(Coordinate-based change listings)
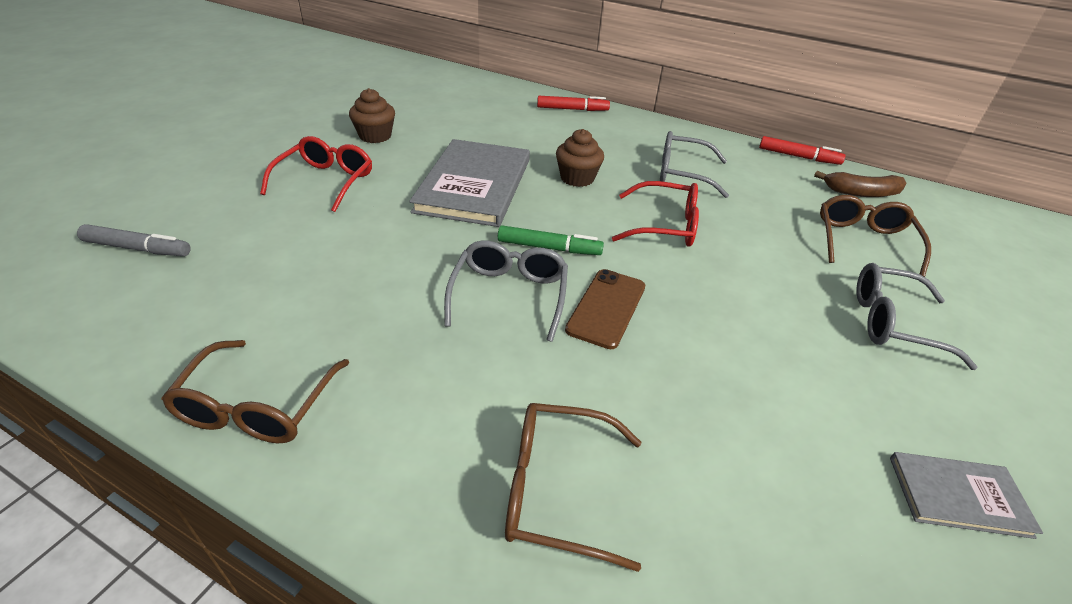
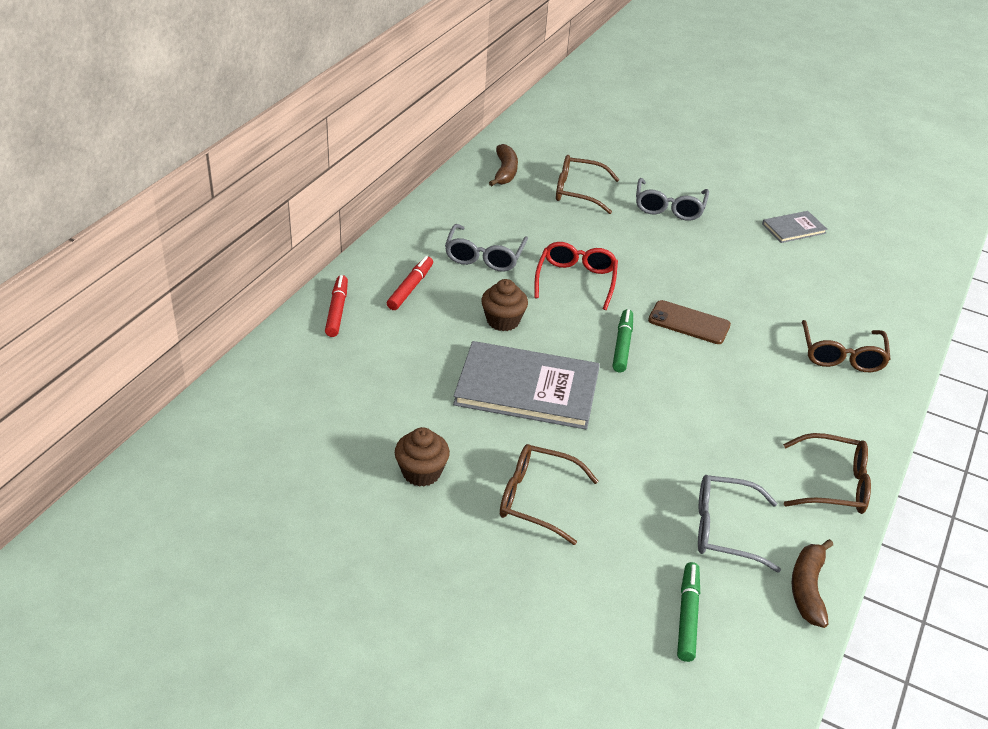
camera: 90 degrees left, 0 degrees up
(105, 342) = (807, 588): none -> brown banana
(138, 248) = (687, 616): grey marker -> green marker
(326, 181) = (536, 499): red glasses -> brown glasses
(509, 295) = (688, 369): grey glasses -> grey glasses (724, 529)
(798, 157) = (443, 186): red marker -> red marker (410, 288)
(958, 496) = (794, 228): grey book -> grey book turned 60 degrees clockwise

■ The problem:
Omit the pictures and copy the records above exactly.

■ Written reply:
camera: 90 degrees left, 0 degrees up
(105, 342) = (807, 588): none -> brown banana
(138, 248) = (687, 616): grey marker -> green marker
(326, 181) = (536, 499): red glasses -> brown glasses
(509, 295) = (688, 369): grey glasses -> grey glasses (724, 529)
(798, 157) = (443, 186): red marker -> red marker (410, 288)
(958, 496) = (794, 228): grey book -> grey book turned 60 degrees clockwise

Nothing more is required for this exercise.